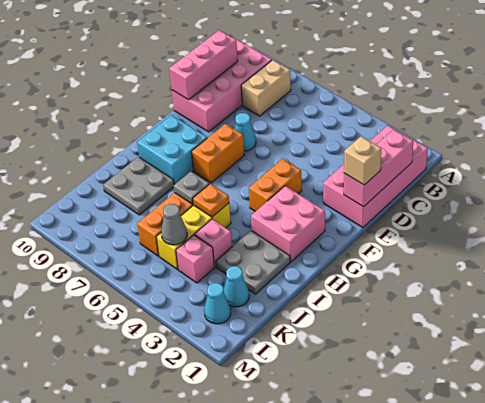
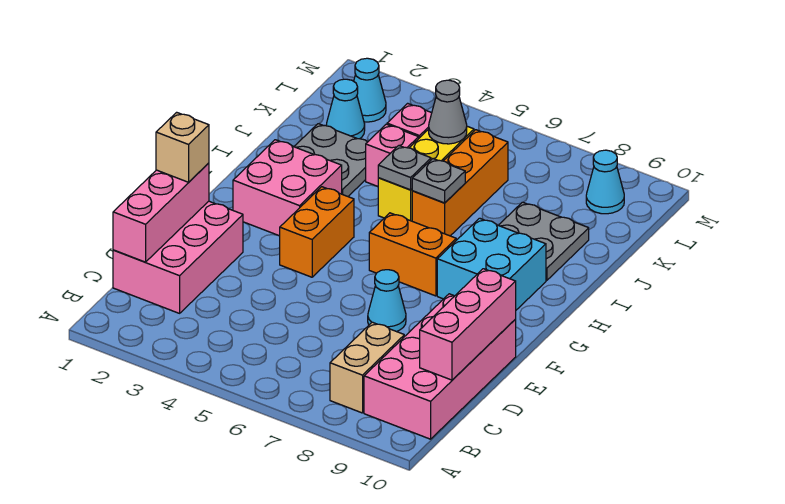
pink brick B1:E2 level 1 -> pink brick C1:E2 level 1
orange brick F7:G7 level 1 -> orange brick G6:G7 level 1
orange plate I5 level 2 -> grey plate I5 level 2
none -> cyan cone L9 level 1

***

→ What you will do: The answer should hold every line of the listing, copied exactly, with no pictures.

→ Answer to this task:
pink brick B1:E2 level 1 -> pink brick C1:E2 level 1
orange brick F7:G7 level 1 -> orange brick G6:G7 level 1
orange plate I5 level 2 -> grey plate I5 level 2
none -> cyan cone L9 level 1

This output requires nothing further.